__Assignment__.
Retype, word for word, every line from the one holding "(258, 131) = (304, 218): none -> blue brush" through the one holding "(507, 56) = (64, 157): blue wallet -> none" in the entries below, both included, and only those lines.

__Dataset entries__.
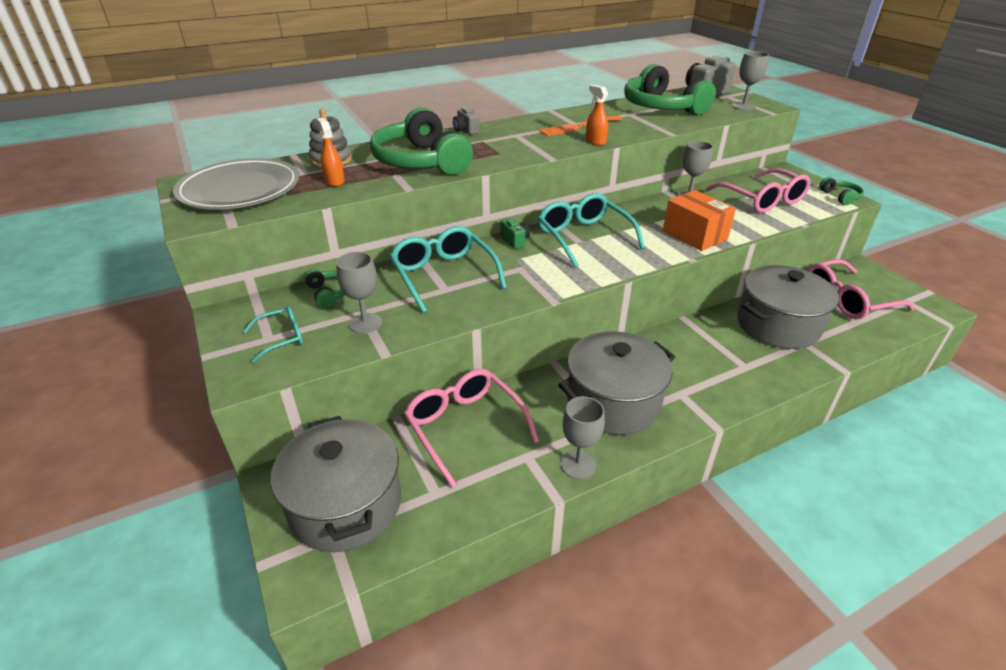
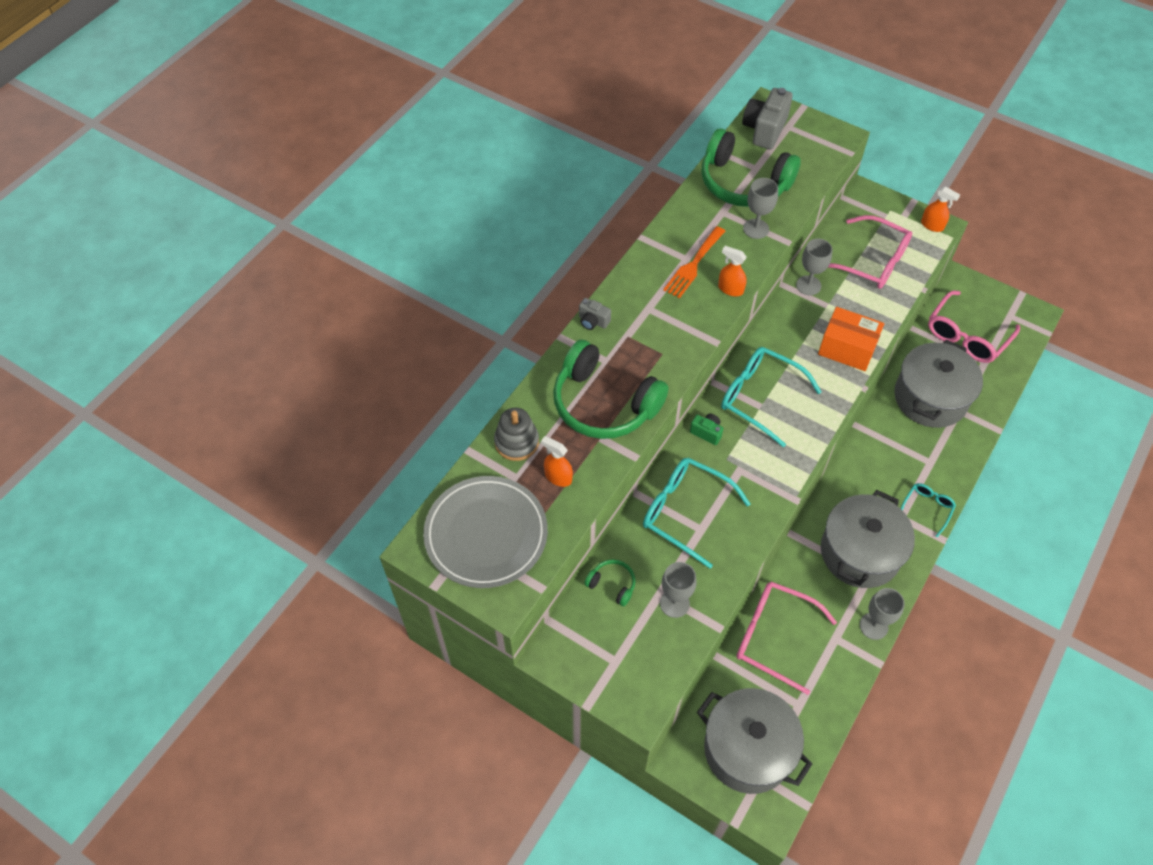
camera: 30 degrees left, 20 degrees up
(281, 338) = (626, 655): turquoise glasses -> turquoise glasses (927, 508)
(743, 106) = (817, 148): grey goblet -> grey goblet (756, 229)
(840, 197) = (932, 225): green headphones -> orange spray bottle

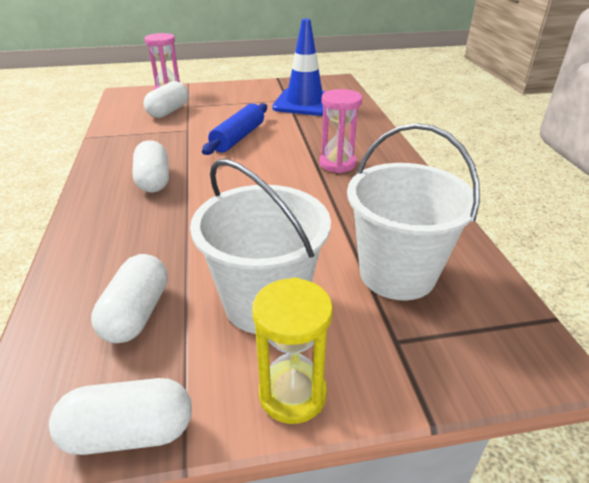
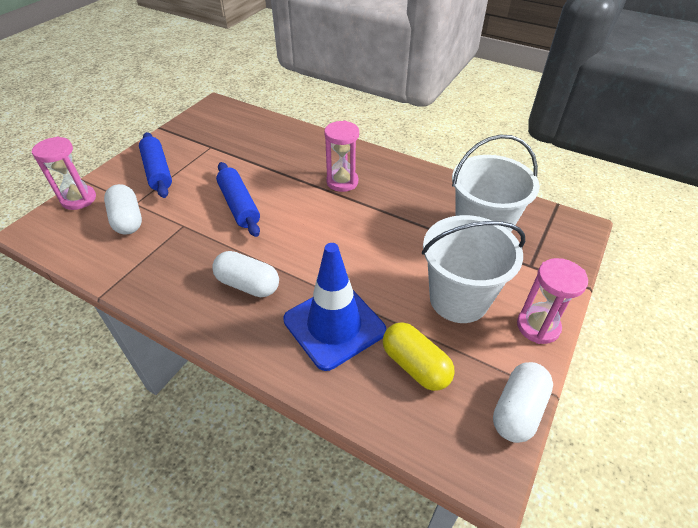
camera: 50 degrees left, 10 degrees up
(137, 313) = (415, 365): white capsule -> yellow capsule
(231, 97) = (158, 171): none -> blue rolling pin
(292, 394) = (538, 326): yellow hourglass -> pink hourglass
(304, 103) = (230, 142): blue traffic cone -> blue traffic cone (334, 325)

...

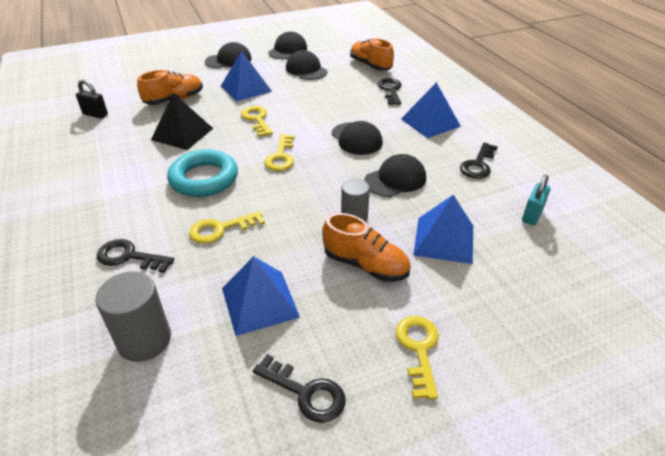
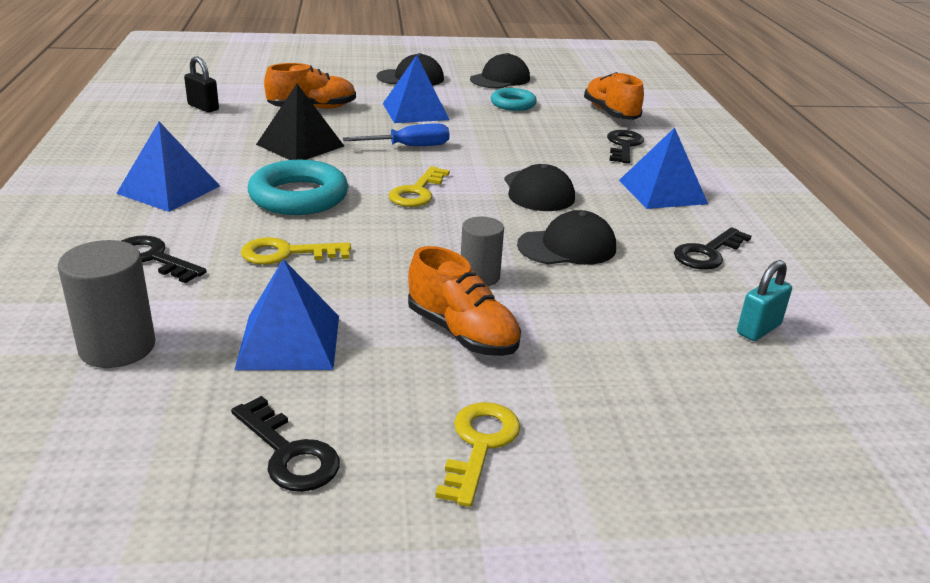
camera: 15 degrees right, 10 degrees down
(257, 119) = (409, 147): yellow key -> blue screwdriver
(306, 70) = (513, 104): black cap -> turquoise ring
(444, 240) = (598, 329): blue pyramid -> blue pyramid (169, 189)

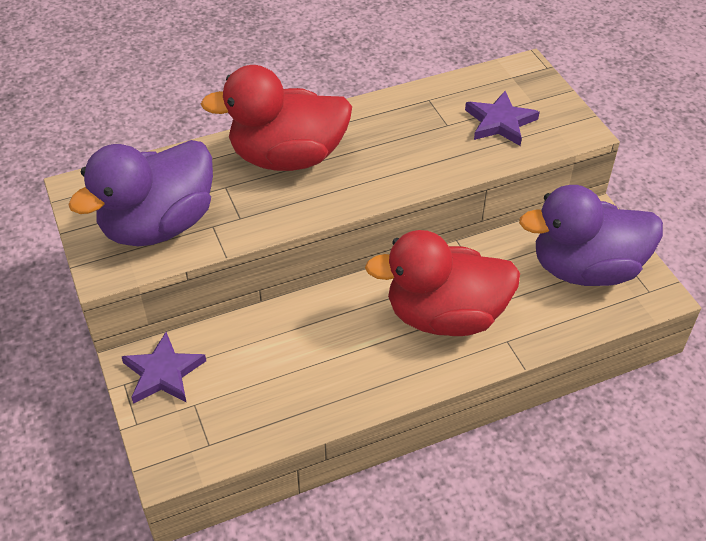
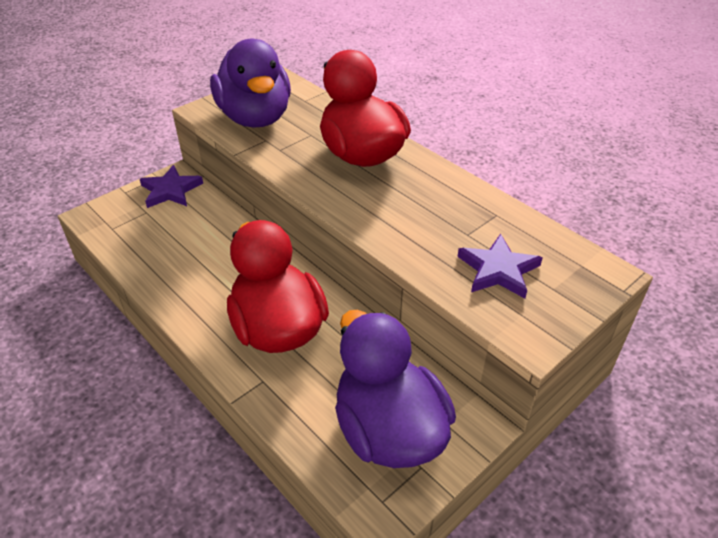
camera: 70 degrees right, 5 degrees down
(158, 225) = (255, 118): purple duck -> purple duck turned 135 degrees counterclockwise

* * *

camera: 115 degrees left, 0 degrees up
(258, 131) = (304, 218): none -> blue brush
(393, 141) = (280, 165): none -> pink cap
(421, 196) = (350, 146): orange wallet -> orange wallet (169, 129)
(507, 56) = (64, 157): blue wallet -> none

__Output for this task__.
(258, 131) = (304, 218): none -> blue brush
(393, 141) = (280, 165): none -> pink cap
(421, 196) = (350, 146): orange wallet -> orange wallet (169, 129)
(507, 56) = (64, 157): blue wallet -> none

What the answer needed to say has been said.